Exercise ::
From the first line to the last, please reproduce the material exactly, skipping the pictures.

*** Records shown

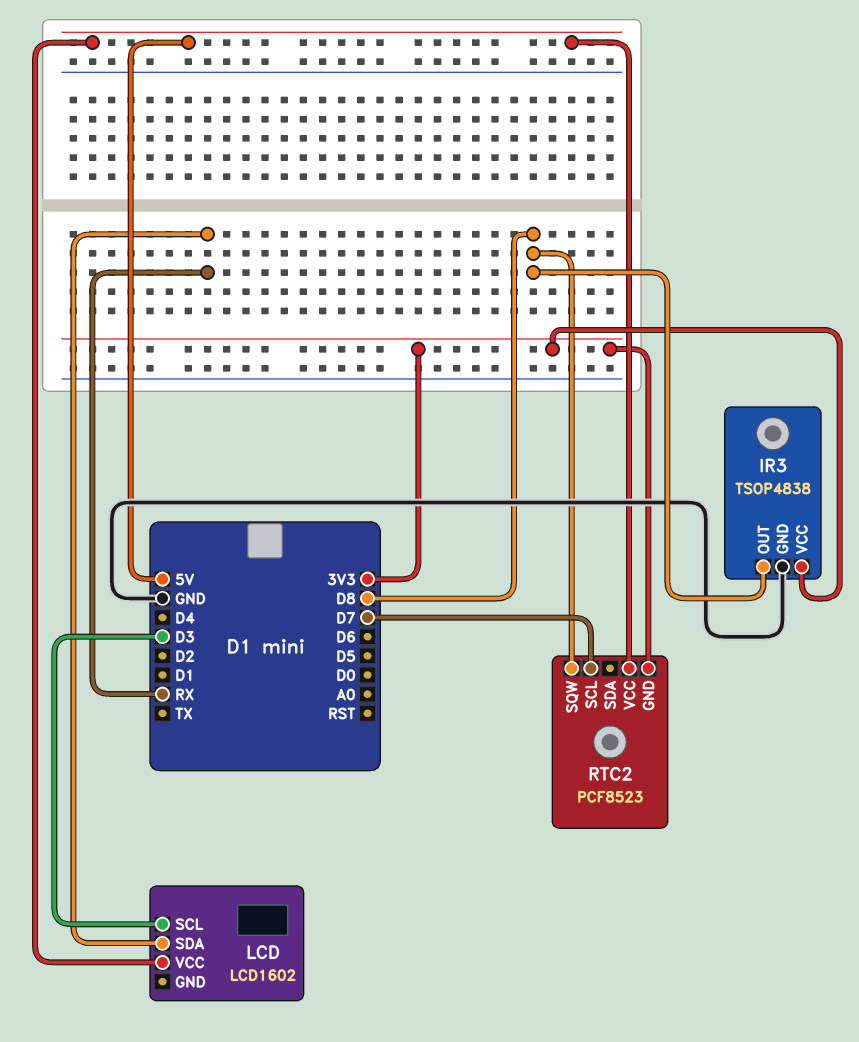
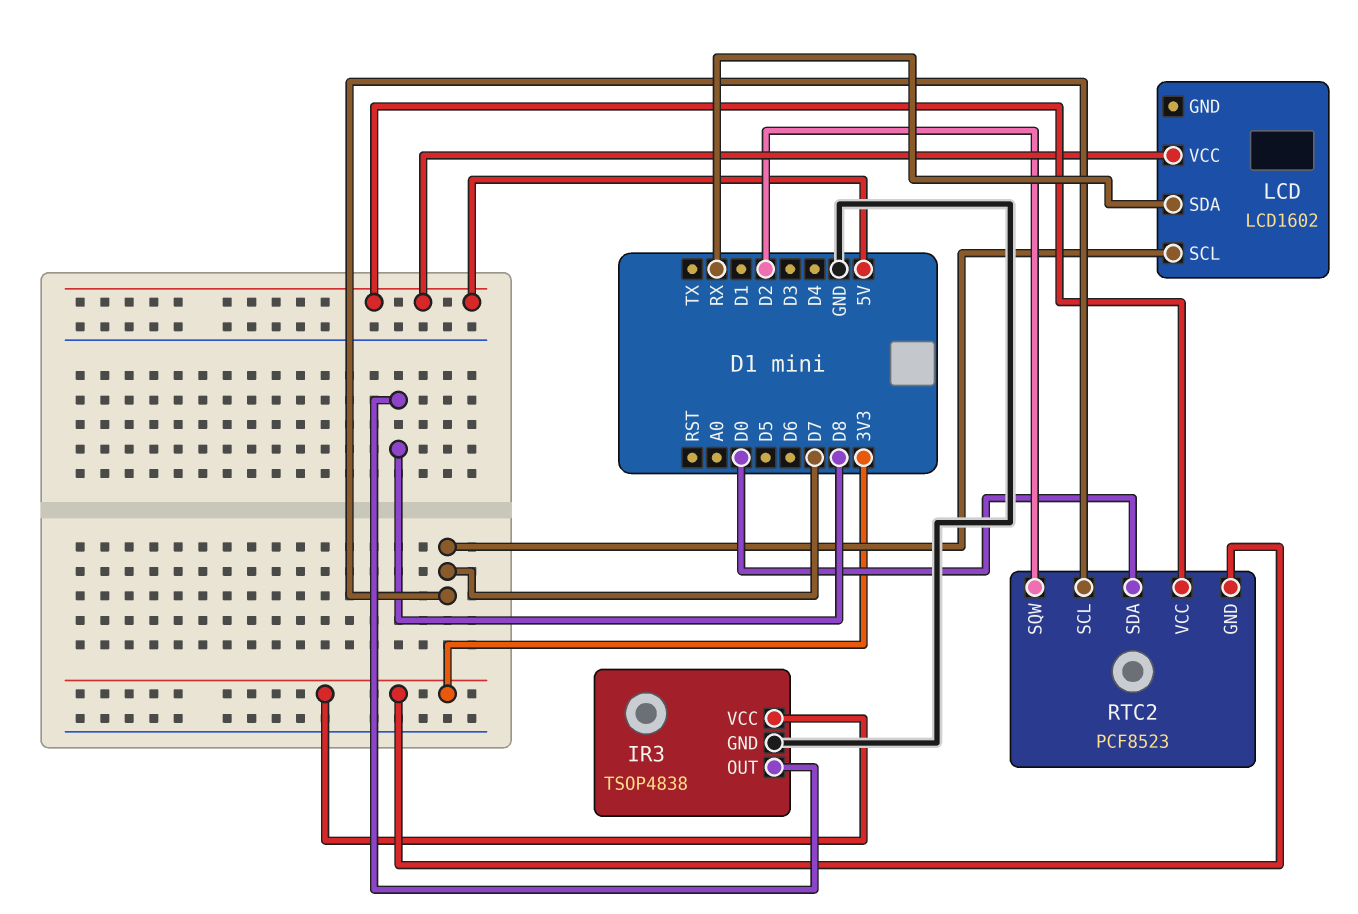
LCD pin SCL: D3 -> D7
RTC2 pin SDA: none -> D0
RTC2 pin SQW: D8 -> D2

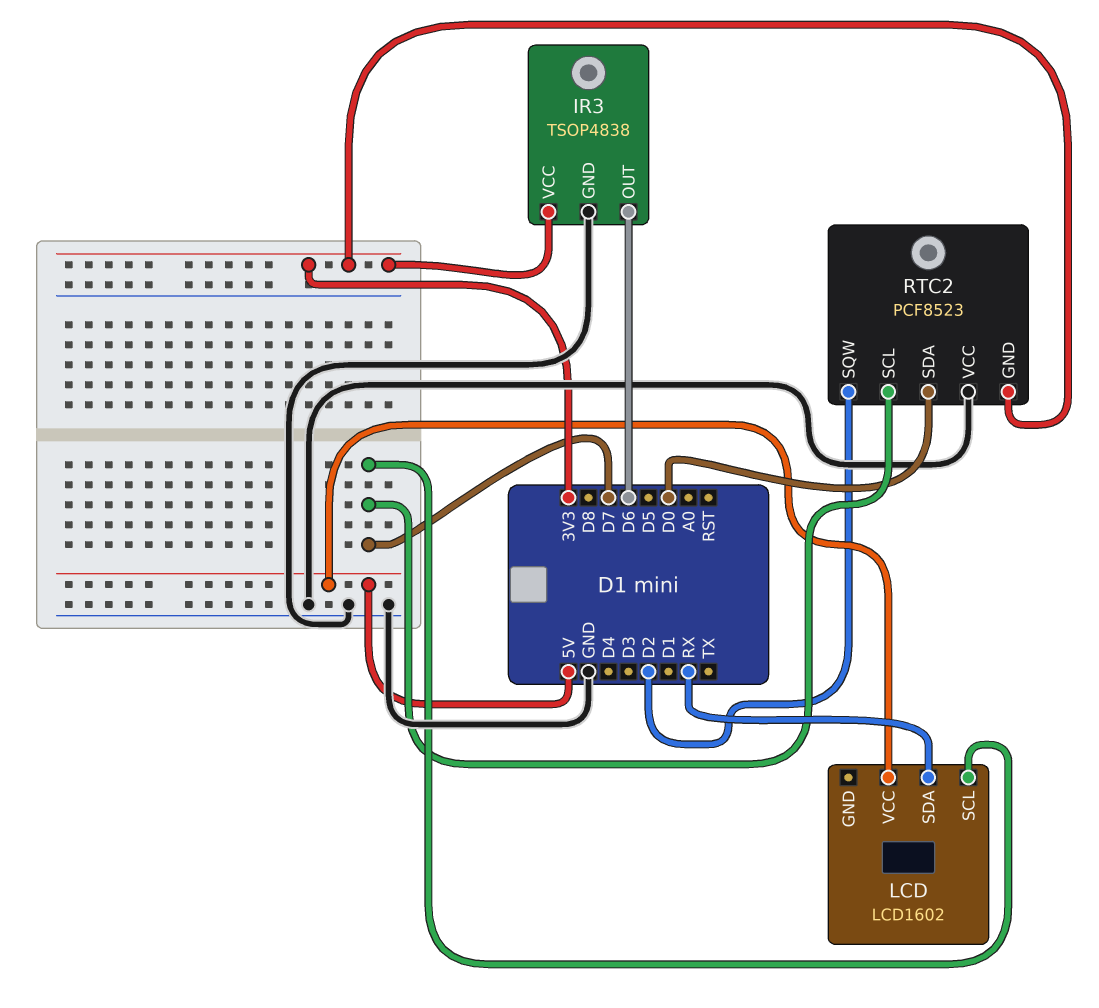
IR3 pin OUT: D8 -> D6
RTC2 pin VCC: 5V -> GND

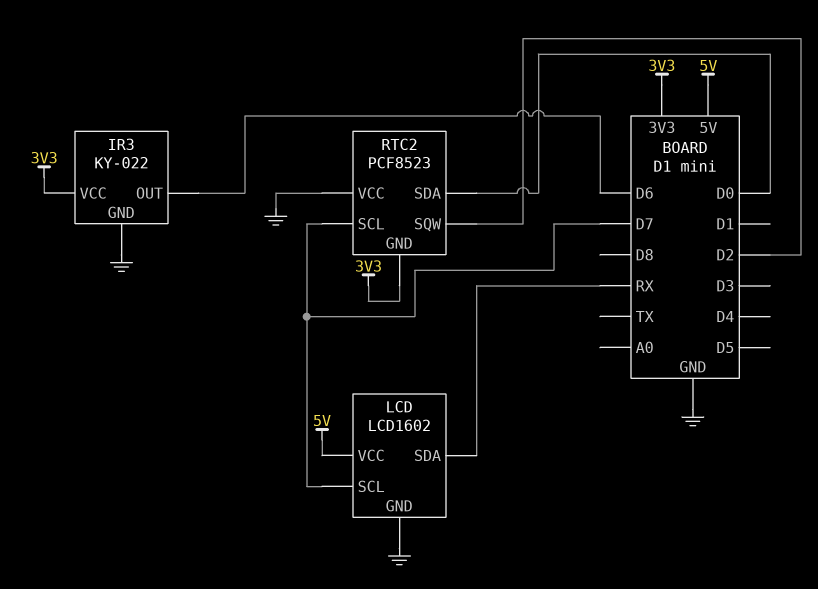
IR3: TSOP4838 -> KY-022
LCD pin GND: none -> GND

******

Reply ::
LCD pin SCL: D3 -> D7
RTC2 pin SDA: none -> D0
RTC2 pin SQW: D8 -> D2

IR3 pin OUT: D8 -> D6
RTC2 pin VCC: 5V -> GND

IR3: TSOP4838 -> KY-022
LCD pin GND: none -> GND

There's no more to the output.